» **EXERCISE**: Retype the records below word for word and omit any image.

──────── GIVEN INFORMATION

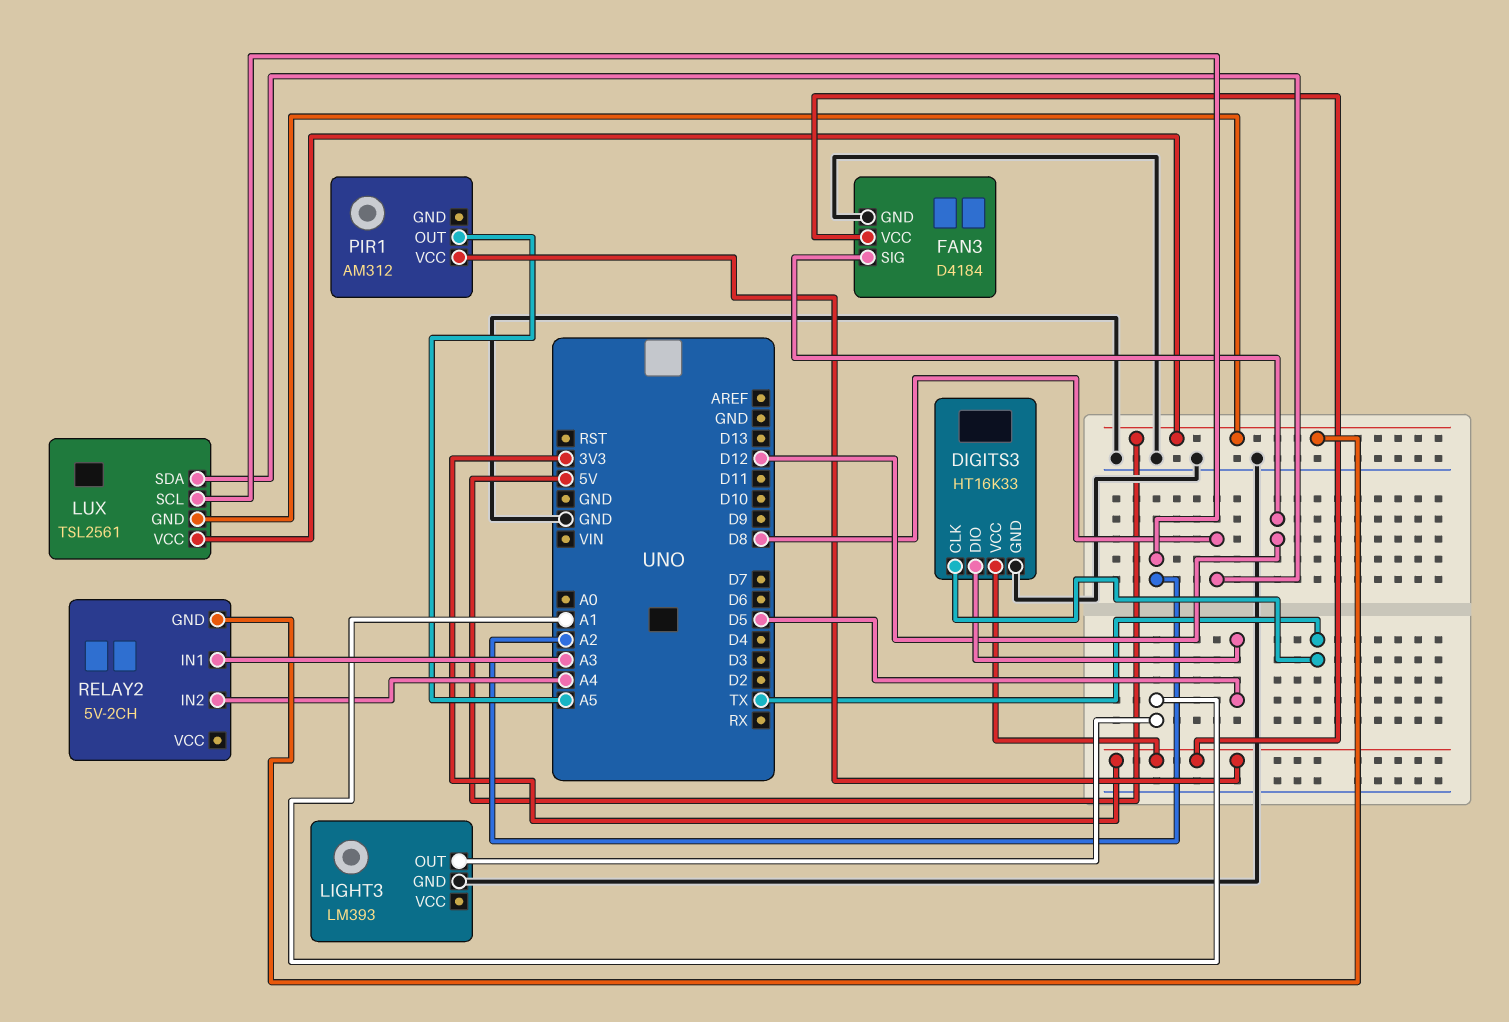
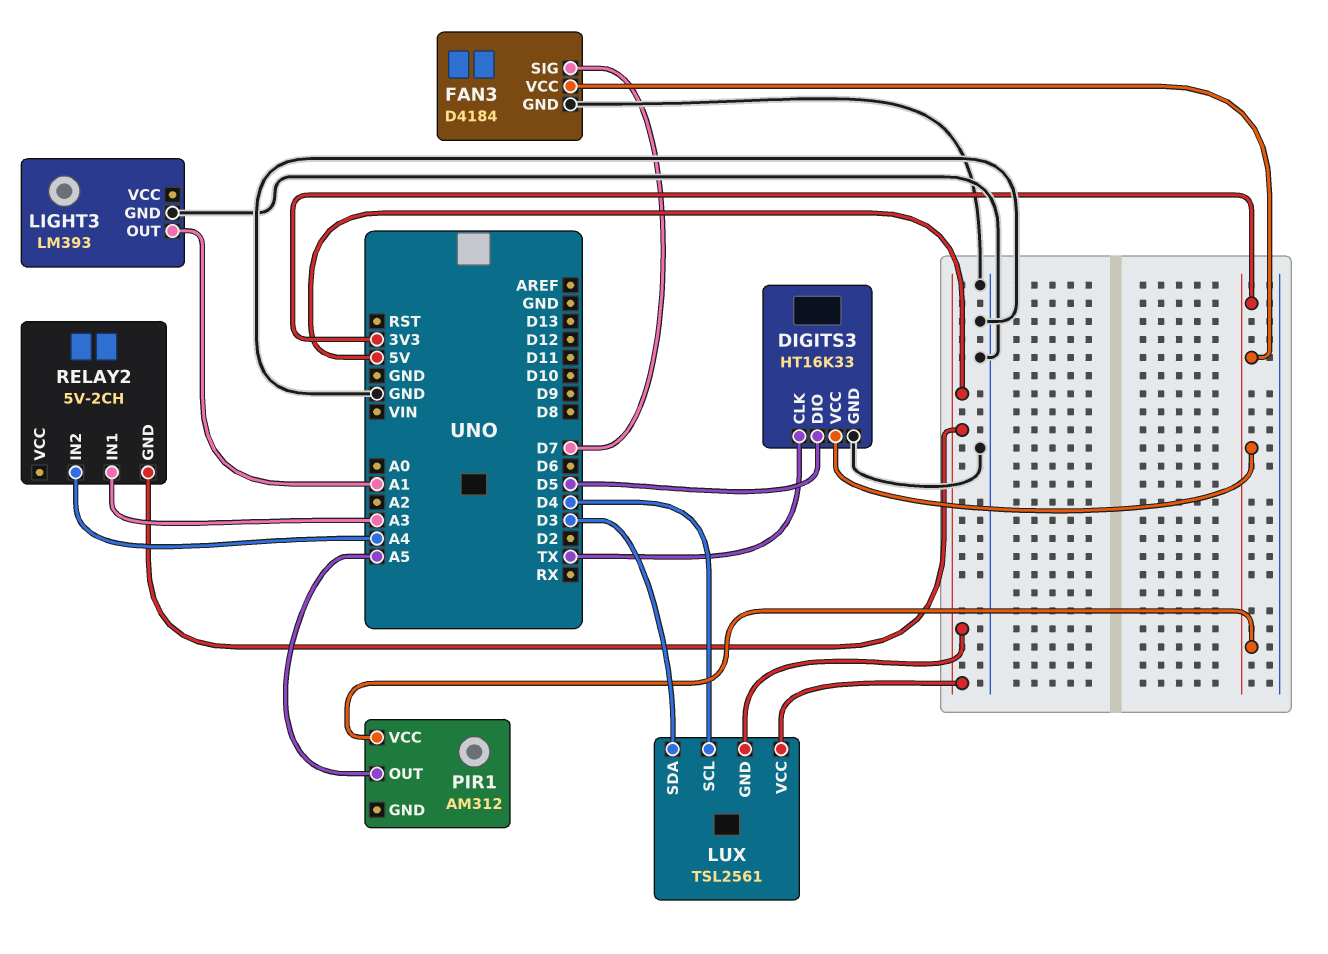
FAN3 pin SIG: D12 -> D7
LUX pin SCL: A2 -> D4
LUX pin SDA: D8 -> D3

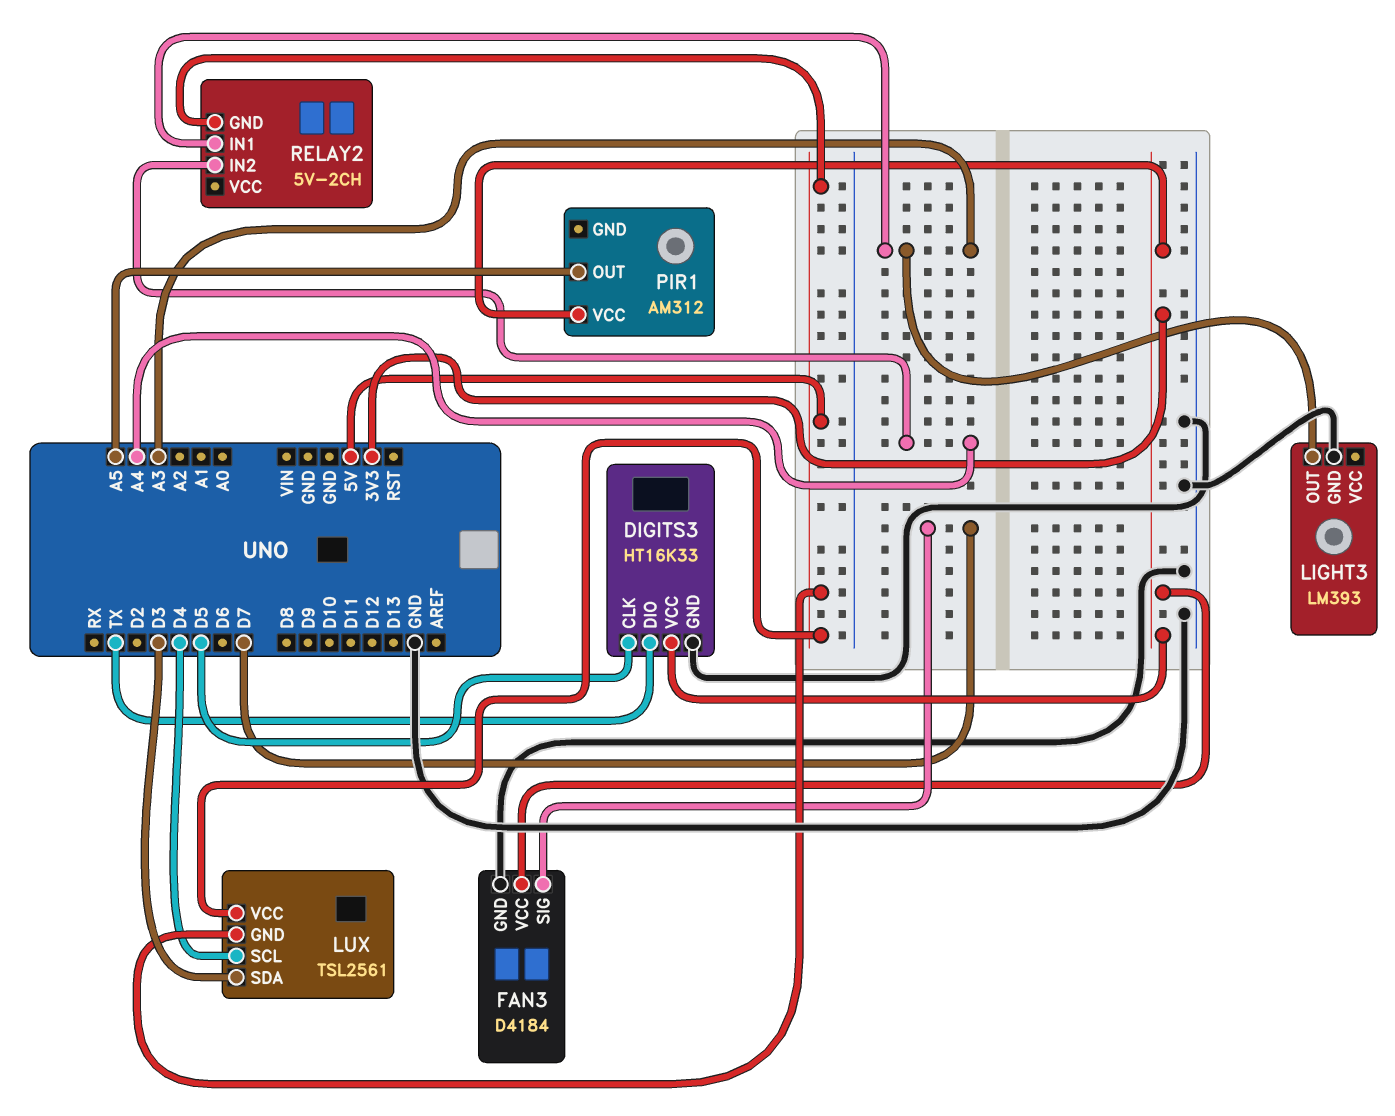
DIGITS3 pin CLK: TX -> D5
DIGITS3 pin DIO: D5 -> TX
LIGHT3 pin OUT: A1 -> A3

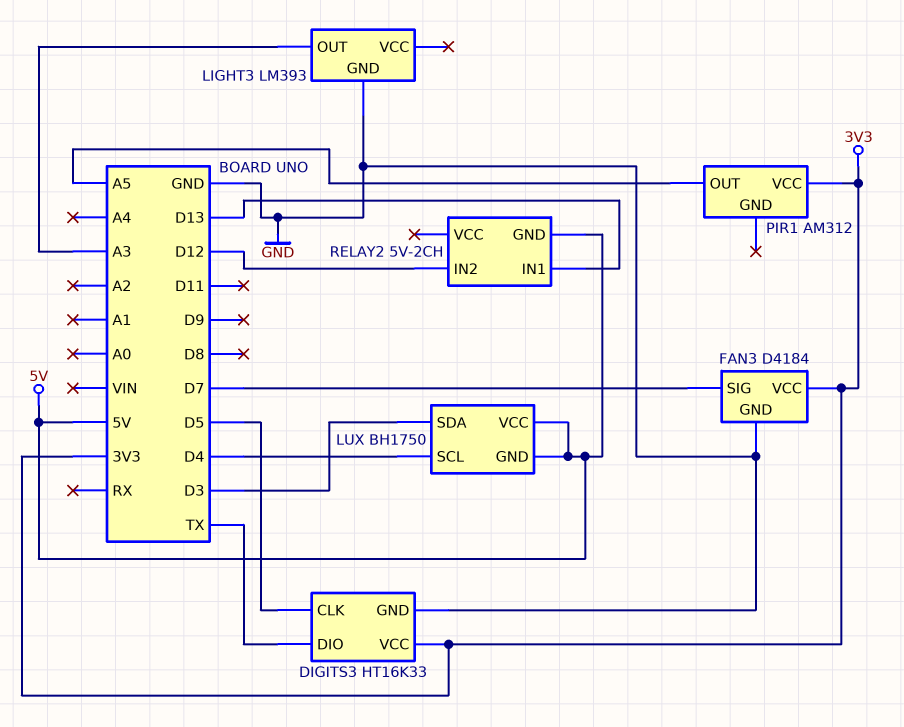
LUX: TSL2561 -> BH1750
RELAY2 pin IN1: A3 -> D13
RELAY2 pin IN2: A4 -> D12

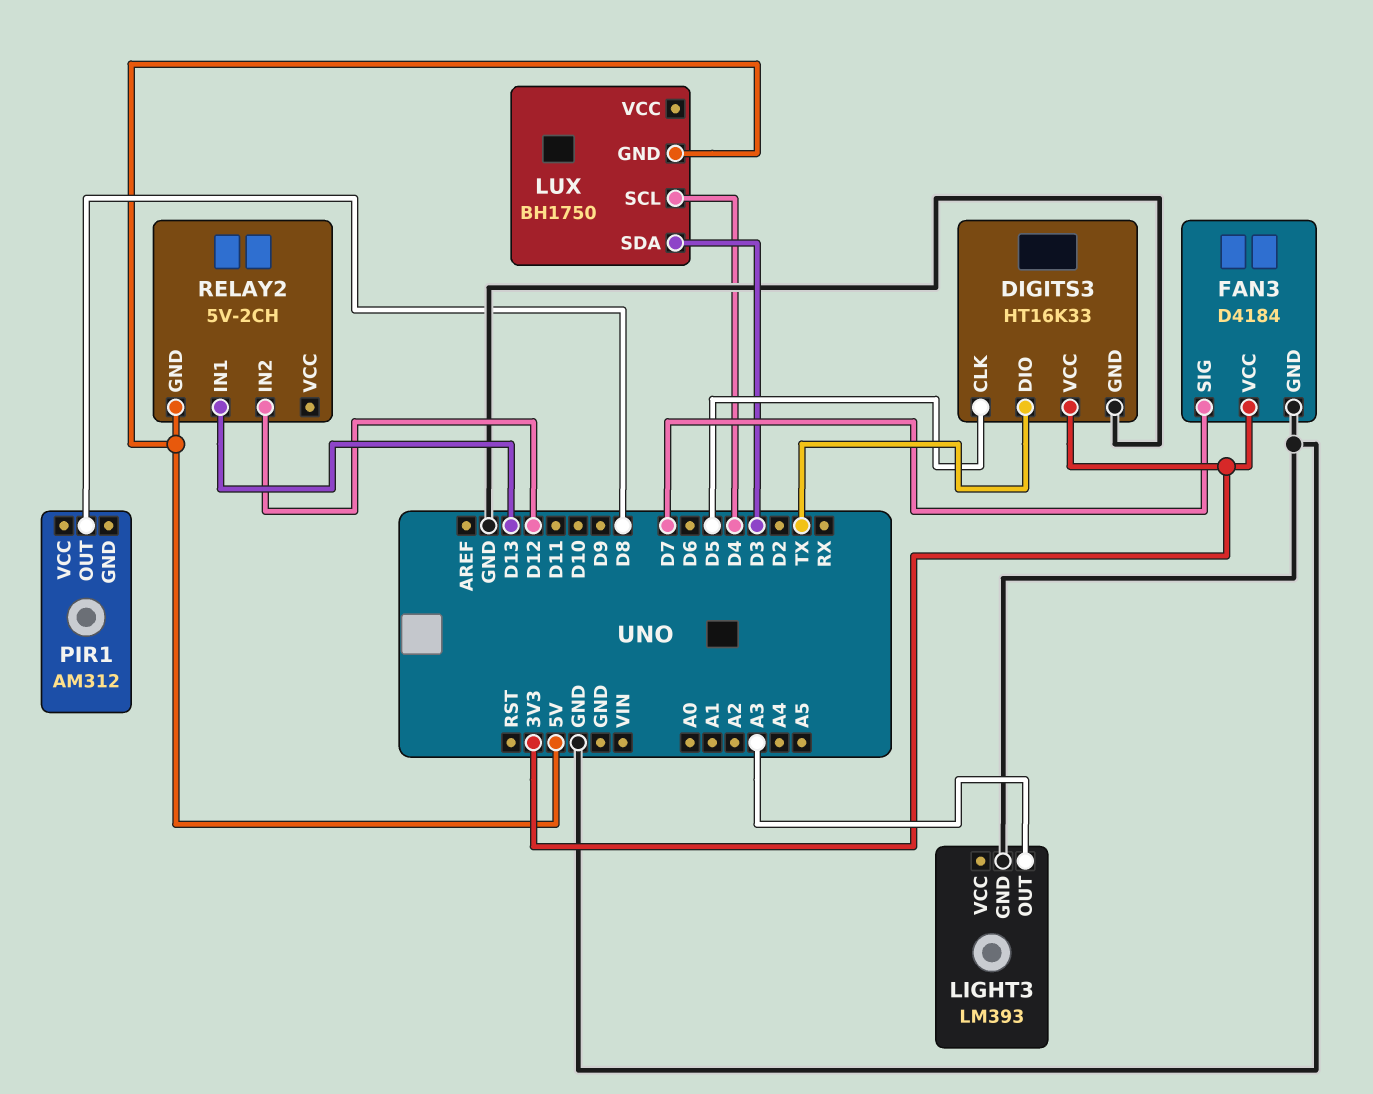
LUX pin VCC: 5V -> none
PIR1 pin OUT: A5 -> D8
PIR1 pin VCC: 3V3 -> none

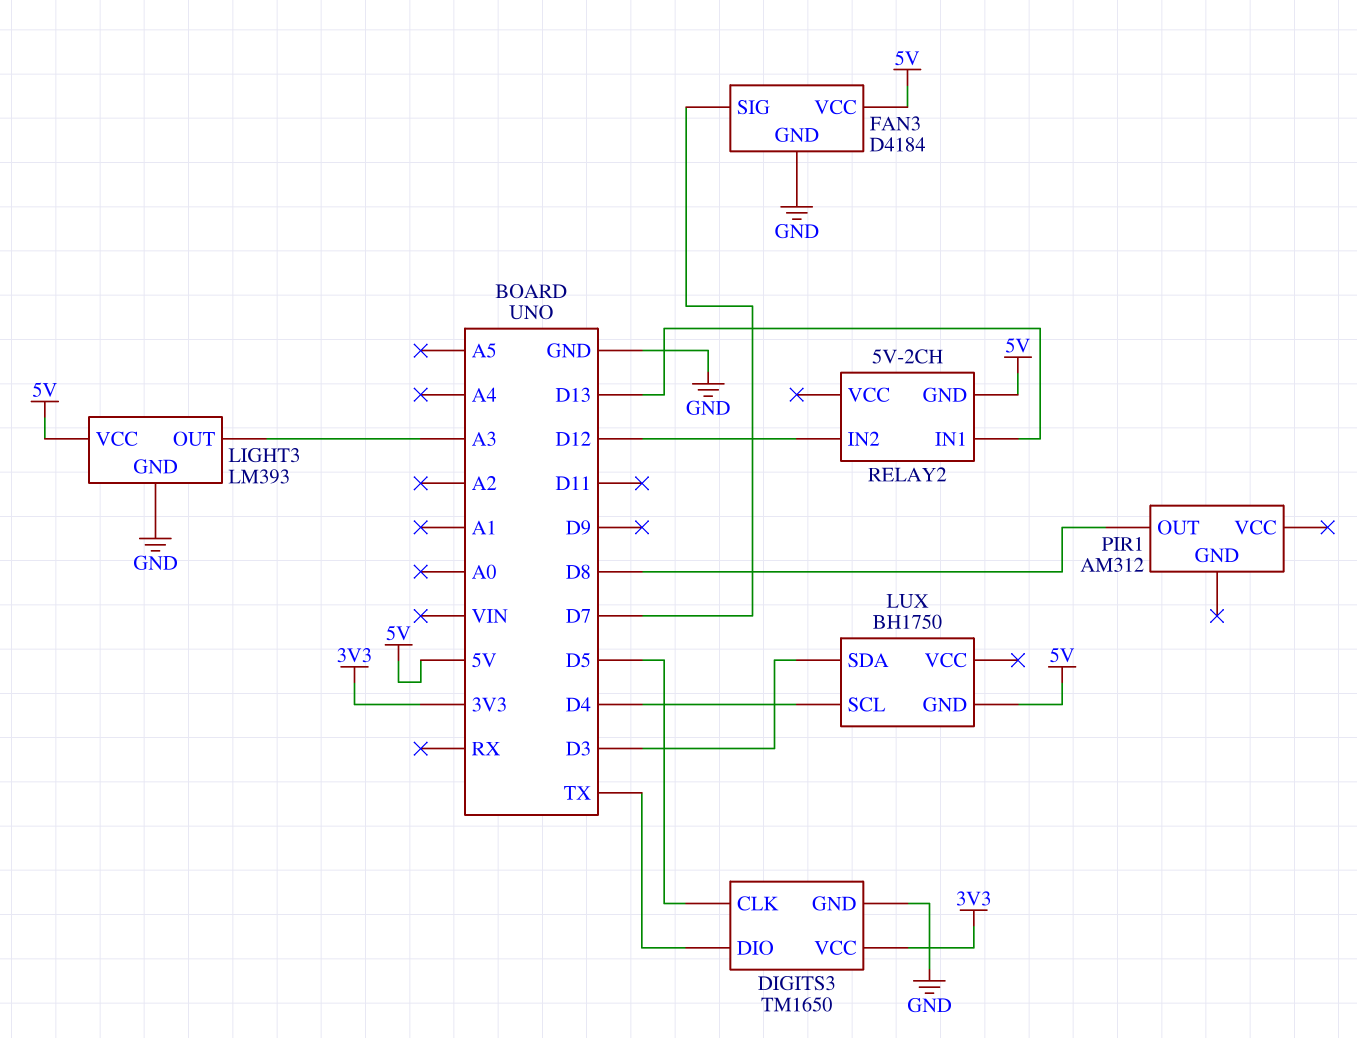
DIGITS3: HT16K33 -> TM1650
FAN3 pin VCC: 3V3 -> 5V
LIGHT3 pin VCC: none -> 5V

────────────────

» **TASK SOLUTION**:
FAN3 pin SIG: D12 -> D7
LUX pin SCL: A2 -> D4
LUX pin SDA: D8 -> D3

DIGITS3 pin CLK: TX -> D5
DIGITS3 pin DIO: D5 -> TX
LIGHT3 pin OUT: A1 -> A3

LUX: TSL2561 -> BH1750
RELAY2 pin IN1: A3 -> D13
RELAY2 pin IN2: A4 -> D12

LUX pin VCC: 5V -> none
PIR1 pin OUT: A5 -> D8
PIR1 pin VCC: 3V3 -> none

DIGITS3: HT16K33 -> TM1650
FAN3 pin VCC: 3V3 -> 5V
LIGHT3 pin VCC: none -> 5V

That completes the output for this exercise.